| EXERCISE DESCRIPTION |
In your answer, set down the records below exactly as they stand, omitting pictures.

[DATA FOR THIS EXERCISE Boundary: Start]

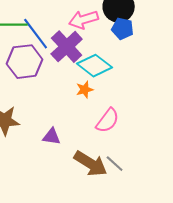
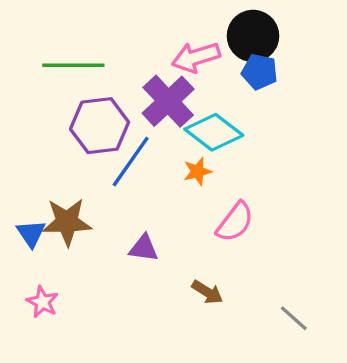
blue line: (36, 34) -> (131, 162), moved, turned 72
brown arrow: (91, 164) -> (207, 292), size x0.6
gray line: (115, 164) -> (294, 318), moved

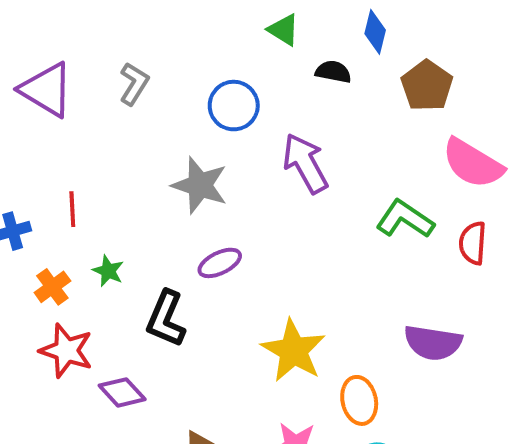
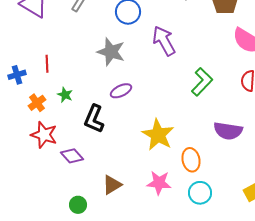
green L-shape: (405, 219) -> (202, 82), moved, turned 100

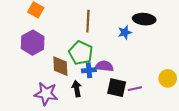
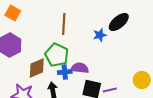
black ellipse: (144, 19) -> (119, 22), turned -45
brown diamond: (60, 66) -> (37, 68), turned 70

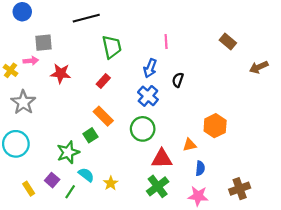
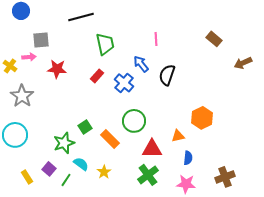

[DATA FOR THIS EXERCISE Boundary: End]

| SOLUTION TO THIS TASK |
blue line: (36, 34) -> (131, 162), moved, turned 72
brown arrow: (91, 164) -> (207, 292), size x0.6
gray line: (115, 164) -> (294, 318), moved

green L-shape: (405, 219) -> (202, 82), moved, turned 100

black ellipse: (144, 19) -> (119, 22), turned -45
brown diamond: (60, 66) -> (37, 68), turned 70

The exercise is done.